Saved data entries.
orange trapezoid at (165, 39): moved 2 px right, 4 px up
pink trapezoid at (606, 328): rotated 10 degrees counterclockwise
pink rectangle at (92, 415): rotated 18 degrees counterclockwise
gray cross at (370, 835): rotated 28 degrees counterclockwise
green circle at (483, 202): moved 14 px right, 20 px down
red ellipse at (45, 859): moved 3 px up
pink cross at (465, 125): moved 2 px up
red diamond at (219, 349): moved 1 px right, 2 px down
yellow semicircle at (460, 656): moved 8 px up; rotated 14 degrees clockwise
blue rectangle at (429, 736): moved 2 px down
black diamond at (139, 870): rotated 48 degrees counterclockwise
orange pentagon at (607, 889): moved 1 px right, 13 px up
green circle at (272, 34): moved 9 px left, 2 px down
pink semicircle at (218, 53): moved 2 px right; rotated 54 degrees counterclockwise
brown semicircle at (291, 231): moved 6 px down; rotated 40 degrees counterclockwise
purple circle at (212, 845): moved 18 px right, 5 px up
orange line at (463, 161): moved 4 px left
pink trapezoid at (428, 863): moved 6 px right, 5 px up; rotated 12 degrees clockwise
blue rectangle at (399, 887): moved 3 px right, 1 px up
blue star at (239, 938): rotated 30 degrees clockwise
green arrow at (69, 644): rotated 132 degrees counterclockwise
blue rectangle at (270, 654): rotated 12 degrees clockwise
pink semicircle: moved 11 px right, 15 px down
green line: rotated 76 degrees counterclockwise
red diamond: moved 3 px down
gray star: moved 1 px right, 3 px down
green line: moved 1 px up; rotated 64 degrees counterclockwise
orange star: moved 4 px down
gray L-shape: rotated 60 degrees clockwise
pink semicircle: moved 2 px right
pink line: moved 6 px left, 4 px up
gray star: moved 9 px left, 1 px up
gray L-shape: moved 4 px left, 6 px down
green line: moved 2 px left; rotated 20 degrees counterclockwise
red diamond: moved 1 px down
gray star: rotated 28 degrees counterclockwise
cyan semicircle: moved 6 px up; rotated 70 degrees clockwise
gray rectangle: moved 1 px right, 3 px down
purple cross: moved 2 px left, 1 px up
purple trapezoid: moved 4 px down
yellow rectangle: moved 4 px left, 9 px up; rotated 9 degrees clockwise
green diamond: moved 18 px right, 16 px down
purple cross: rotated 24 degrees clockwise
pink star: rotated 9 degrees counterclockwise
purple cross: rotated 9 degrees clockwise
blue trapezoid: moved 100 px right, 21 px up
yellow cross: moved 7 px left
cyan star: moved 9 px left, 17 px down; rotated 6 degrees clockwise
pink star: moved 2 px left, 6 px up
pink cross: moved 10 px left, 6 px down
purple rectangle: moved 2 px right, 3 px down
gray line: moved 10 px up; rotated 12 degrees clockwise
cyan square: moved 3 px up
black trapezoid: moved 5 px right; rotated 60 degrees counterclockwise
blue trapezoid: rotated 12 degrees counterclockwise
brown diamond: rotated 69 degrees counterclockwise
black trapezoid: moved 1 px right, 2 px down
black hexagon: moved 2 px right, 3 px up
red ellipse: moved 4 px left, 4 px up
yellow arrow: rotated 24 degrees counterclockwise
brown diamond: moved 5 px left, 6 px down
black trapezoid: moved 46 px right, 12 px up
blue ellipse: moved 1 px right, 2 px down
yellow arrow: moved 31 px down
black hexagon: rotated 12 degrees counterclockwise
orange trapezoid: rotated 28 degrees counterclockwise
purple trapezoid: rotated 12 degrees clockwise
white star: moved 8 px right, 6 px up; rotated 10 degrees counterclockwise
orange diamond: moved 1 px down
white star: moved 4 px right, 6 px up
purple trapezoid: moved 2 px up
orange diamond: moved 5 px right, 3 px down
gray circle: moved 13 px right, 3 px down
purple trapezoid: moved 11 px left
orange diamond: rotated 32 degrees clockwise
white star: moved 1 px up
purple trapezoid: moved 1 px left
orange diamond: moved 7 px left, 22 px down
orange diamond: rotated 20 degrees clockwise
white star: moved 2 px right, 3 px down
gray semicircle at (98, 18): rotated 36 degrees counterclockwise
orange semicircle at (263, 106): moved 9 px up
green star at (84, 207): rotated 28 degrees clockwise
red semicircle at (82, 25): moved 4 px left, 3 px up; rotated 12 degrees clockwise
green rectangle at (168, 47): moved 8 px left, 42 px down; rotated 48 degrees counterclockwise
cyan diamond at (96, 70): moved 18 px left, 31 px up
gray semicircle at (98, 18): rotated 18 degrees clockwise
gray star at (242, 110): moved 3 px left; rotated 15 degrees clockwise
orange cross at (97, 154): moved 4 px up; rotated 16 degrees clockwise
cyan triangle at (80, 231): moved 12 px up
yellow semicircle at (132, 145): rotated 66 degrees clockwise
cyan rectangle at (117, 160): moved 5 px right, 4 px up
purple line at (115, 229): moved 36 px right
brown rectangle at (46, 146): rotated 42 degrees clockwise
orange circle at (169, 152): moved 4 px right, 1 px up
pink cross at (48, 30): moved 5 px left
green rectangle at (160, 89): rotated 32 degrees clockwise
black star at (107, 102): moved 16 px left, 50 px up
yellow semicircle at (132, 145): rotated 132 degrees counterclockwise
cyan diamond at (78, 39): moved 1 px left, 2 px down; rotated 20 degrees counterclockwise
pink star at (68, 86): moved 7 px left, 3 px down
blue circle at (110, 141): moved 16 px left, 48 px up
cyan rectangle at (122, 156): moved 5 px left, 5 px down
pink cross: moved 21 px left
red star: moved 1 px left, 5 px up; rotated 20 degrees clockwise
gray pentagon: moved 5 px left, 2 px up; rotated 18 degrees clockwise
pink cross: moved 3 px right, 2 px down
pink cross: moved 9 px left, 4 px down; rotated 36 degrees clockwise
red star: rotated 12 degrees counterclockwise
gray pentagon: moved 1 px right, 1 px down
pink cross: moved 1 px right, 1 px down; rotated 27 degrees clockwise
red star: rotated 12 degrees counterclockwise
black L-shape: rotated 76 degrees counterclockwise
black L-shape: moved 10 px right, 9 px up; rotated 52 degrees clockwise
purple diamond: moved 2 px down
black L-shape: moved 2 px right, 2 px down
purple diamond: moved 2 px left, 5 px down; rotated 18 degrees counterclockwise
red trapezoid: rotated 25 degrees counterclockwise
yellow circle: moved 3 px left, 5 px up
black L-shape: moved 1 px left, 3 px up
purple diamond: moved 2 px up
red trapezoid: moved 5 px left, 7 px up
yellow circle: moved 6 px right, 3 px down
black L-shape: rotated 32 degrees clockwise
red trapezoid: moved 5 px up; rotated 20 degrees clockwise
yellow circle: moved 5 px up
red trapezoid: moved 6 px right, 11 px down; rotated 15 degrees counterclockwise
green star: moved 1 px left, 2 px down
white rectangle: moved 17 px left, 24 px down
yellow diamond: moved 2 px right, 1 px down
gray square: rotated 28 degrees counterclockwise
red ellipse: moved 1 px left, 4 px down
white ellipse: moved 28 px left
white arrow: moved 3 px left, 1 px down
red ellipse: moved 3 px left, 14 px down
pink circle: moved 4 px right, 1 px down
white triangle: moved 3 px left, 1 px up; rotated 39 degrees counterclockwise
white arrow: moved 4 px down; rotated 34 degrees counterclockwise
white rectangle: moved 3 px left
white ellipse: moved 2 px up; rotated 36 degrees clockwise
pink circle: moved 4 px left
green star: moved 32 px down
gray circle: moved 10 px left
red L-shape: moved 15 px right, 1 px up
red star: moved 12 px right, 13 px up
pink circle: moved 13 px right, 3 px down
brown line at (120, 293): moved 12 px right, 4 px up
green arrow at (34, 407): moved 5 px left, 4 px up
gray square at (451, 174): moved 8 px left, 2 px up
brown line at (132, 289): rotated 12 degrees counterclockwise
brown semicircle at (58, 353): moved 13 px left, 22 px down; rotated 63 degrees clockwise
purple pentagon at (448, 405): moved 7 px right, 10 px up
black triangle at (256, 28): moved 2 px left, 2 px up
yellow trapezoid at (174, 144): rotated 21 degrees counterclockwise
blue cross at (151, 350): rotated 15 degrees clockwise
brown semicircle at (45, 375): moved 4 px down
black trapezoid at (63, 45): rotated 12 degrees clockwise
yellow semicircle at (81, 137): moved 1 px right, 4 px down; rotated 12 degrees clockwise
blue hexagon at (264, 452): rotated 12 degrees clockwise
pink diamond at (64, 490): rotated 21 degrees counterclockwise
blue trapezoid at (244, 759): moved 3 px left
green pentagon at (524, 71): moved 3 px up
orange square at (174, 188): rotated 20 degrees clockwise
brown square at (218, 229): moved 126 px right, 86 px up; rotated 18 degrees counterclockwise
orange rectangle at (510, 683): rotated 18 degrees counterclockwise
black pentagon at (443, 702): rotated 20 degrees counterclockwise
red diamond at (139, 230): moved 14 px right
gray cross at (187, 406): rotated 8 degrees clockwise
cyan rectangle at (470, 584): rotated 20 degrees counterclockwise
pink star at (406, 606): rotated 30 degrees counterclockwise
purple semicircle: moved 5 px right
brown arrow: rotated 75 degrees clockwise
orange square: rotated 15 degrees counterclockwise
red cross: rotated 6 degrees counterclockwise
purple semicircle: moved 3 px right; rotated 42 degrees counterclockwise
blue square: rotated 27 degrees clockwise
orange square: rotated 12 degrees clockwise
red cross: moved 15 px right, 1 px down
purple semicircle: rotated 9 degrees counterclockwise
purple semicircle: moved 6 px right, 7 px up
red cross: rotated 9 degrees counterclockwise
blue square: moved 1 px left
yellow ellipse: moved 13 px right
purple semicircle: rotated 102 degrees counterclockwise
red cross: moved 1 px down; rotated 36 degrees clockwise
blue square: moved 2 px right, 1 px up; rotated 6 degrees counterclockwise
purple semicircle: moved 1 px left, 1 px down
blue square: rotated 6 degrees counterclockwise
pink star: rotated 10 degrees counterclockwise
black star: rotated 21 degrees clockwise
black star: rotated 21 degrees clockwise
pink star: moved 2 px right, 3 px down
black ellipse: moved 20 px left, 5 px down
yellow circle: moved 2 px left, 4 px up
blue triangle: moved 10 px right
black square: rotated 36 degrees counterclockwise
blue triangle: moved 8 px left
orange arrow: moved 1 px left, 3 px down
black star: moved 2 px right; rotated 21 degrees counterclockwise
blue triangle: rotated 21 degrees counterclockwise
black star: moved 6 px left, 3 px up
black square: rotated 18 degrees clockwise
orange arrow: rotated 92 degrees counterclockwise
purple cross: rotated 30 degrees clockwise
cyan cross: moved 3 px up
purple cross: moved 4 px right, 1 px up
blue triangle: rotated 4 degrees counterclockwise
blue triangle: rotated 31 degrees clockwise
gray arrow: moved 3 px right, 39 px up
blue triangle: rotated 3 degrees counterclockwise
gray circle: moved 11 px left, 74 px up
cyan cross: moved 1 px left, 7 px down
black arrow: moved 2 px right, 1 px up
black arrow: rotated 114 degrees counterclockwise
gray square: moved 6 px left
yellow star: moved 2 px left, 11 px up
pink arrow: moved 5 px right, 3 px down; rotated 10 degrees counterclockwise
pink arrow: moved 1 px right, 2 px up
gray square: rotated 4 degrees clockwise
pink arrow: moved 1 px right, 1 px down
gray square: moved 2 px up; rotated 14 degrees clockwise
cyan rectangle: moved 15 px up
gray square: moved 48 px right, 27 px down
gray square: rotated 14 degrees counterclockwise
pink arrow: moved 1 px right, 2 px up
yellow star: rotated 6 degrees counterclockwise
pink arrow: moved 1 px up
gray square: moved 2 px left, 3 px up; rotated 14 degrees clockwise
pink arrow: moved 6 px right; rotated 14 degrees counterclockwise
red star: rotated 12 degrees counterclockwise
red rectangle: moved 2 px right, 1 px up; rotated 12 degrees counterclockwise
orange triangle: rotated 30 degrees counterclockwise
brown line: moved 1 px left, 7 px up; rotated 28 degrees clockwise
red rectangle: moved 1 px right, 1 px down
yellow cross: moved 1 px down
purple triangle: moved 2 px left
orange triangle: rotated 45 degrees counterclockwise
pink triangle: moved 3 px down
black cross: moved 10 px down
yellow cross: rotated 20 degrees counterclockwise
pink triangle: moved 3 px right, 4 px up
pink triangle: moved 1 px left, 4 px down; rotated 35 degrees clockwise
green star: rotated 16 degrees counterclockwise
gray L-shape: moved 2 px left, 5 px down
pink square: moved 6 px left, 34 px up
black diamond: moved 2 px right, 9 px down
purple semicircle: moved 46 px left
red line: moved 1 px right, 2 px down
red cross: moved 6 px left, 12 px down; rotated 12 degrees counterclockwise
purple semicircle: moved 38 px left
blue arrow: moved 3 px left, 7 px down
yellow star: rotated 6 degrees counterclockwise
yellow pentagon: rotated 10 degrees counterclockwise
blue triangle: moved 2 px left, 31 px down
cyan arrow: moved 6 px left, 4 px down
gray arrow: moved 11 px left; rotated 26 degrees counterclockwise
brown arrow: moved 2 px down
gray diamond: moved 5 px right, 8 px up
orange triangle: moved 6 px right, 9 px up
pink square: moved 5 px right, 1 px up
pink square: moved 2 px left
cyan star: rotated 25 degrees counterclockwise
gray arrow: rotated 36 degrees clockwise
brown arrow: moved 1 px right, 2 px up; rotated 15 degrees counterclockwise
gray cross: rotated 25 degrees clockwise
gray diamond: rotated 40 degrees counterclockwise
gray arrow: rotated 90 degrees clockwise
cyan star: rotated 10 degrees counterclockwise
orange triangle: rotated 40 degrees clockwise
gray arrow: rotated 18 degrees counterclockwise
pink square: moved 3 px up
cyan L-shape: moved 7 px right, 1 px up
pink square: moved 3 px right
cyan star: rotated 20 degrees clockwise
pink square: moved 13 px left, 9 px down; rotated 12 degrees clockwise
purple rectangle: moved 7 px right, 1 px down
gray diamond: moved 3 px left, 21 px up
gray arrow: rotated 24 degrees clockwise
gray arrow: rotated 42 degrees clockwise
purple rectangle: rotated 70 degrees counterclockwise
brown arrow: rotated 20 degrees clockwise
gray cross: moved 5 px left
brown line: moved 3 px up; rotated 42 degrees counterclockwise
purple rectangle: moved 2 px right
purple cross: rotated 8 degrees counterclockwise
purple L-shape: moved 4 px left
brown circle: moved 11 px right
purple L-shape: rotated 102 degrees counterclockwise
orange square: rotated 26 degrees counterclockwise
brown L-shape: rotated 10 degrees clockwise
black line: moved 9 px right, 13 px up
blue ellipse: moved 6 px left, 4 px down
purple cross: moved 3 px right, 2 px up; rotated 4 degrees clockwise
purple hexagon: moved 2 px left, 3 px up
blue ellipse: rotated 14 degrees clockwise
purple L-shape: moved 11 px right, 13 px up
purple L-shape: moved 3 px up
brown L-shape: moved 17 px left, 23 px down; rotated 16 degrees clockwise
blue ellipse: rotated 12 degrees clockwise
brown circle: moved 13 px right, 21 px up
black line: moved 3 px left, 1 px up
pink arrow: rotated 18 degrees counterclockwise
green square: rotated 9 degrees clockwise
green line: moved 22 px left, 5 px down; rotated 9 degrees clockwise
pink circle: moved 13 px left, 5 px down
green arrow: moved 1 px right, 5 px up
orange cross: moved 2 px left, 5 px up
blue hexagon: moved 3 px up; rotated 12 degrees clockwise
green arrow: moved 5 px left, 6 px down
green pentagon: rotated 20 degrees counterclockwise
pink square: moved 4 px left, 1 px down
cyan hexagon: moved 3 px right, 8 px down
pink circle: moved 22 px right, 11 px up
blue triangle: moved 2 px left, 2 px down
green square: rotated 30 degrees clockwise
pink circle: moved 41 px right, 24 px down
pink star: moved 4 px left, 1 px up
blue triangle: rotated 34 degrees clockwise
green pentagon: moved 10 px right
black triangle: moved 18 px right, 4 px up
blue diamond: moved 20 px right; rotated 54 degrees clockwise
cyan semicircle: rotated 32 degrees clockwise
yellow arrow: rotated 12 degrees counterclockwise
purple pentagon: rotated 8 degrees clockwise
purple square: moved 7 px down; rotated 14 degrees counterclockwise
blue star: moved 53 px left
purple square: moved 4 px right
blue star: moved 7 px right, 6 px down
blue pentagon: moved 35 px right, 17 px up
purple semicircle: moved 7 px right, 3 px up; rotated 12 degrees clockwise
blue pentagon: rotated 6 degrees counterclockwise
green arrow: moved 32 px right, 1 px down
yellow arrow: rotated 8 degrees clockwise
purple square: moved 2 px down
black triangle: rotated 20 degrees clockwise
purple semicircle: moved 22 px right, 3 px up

Exercise brief. Rewrite the records above as a numbered list, starting from the first line and ending with the line that contains "orange line at (463, 161): moved 4 px left", with both ends included. Leave out any blank lines.

Finished exercise.
1. orange trapezoid at (165, 39): moved 2 px right, 4 px up
2. pink trapezoid at (606, 328): rotated 10 degrees counterclockwise
3. pink rectangle at (92, 415): rotated 18 degrees counterclockwise
4. gray cross at (370, 835): rotated 28 degrees counterclockwise
5. green circle at (483, 202): moved 14 px right, 20 px down
6. red ellipse at (45, 859): moved 3 px up
7. pink cross at (465, 125): moved 2 px up
8. red diamond at (219, 349): moved 1 px right, 2 px down
9. yellow semicircle at (460, 656): moved 8 px up; rotated 14 degrees clockwise
10. blue rectangle at (429, 736): moved 2 px down
11. black diamond at (139, 870): rotated 48 degrees counterclockwise
12. orange pentagon at (607, 889): moved 1 px right, 13 px up
13. green circle at (272, 34): moved 9 px left, 2 px down
14. pink semicircle at (218, 53): moved 2 px right; rotated 54 degrees counterclockwise
15. brown semicircle at (291, 231): moved 6 px down; rotated 40 degrees counterclockwise
16. purple circle at (212, 845): moved 18 px right, 5 px up
17. orange line at (463, 161): moved 4 px left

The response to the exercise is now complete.